**Material supplied**.
▽

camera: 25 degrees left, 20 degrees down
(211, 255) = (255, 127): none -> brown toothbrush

△
▽

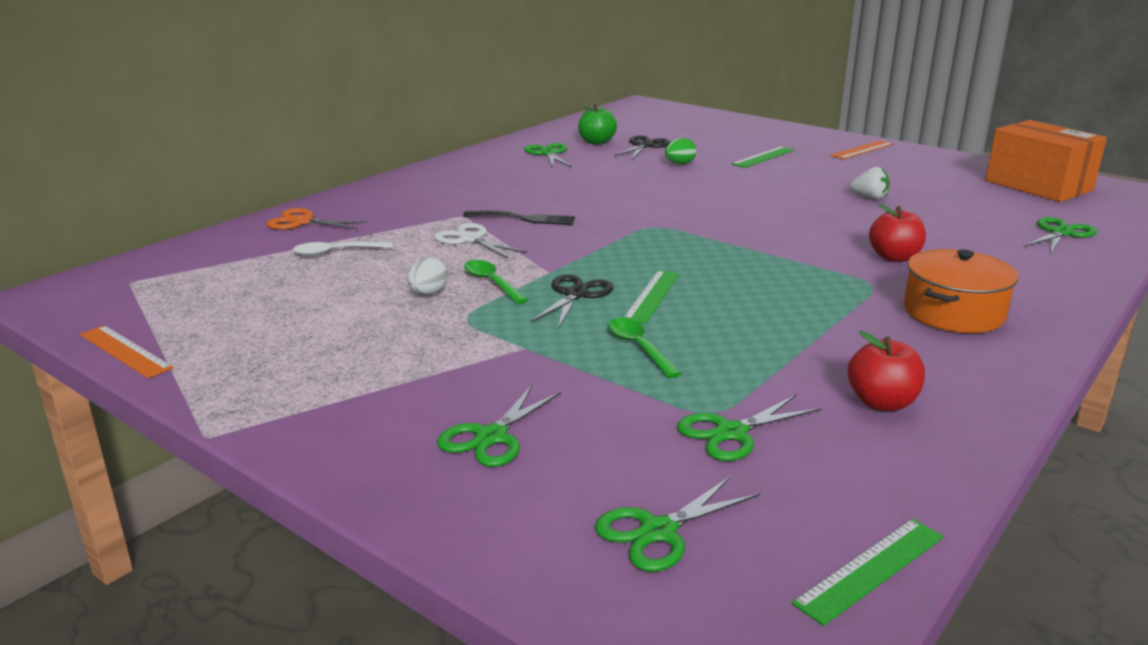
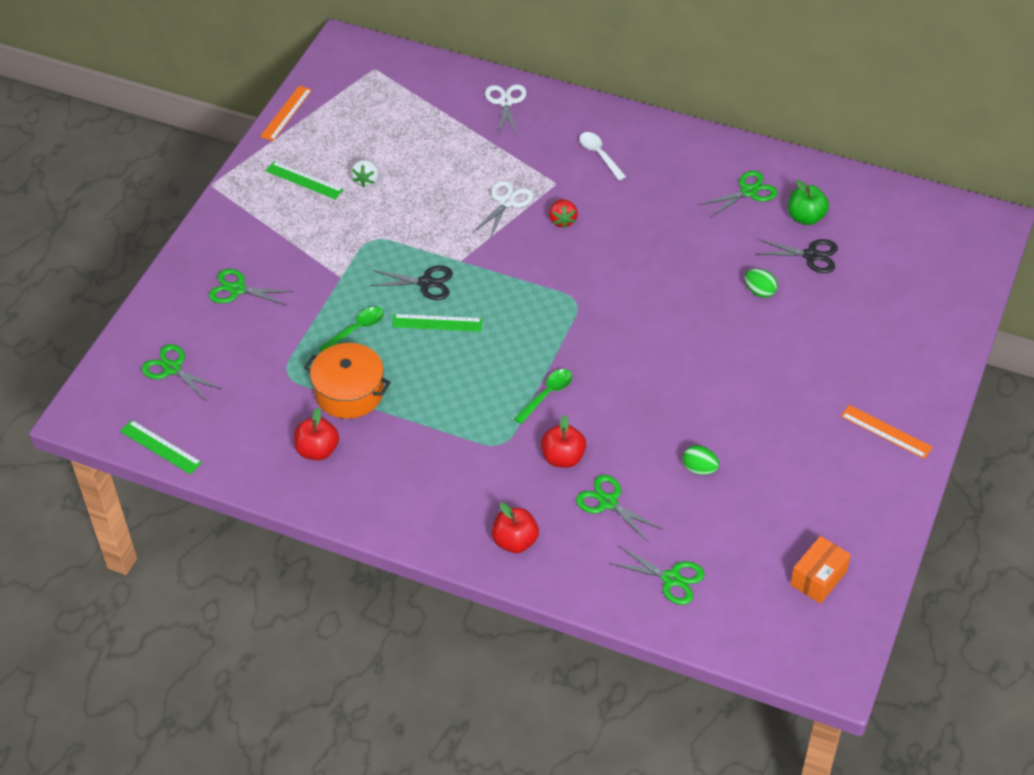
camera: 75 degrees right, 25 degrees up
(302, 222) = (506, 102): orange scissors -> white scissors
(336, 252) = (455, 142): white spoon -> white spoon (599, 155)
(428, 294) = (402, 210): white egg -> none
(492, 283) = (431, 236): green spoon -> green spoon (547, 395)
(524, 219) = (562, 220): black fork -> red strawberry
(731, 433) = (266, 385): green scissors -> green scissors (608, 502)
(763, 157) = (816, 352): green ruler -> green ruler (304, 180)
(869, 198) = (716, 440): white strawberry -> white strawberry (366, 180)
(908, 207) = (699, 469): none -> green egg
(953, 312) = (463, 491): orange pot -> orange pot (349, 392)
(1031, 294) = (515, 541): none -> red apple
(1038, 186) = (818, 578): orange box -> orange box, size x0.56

△
▽

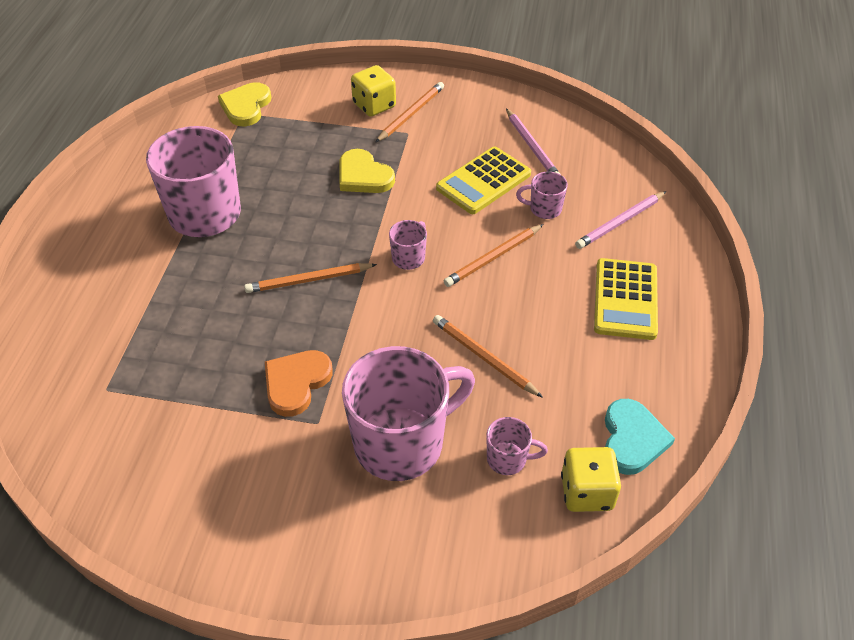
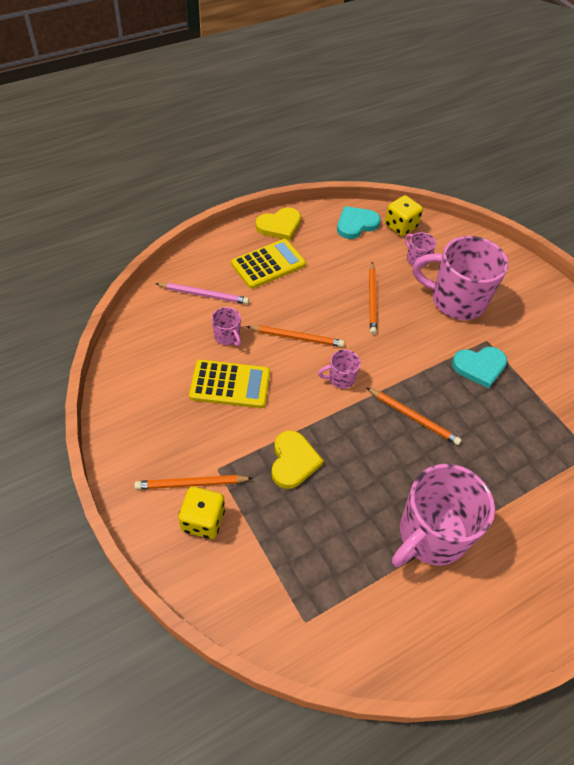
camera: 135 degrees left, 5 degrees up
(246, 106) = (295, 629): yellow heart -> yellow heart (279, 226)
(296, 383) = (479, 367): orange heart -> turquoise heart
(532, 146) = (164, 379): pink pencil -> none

△

**Task**.
From the data, list each line in which the string "left" appears.

**Result of this exercise**.
camera: 25 degrees left, 20 degrees down
camera: 135 degrees left, 5 degrees up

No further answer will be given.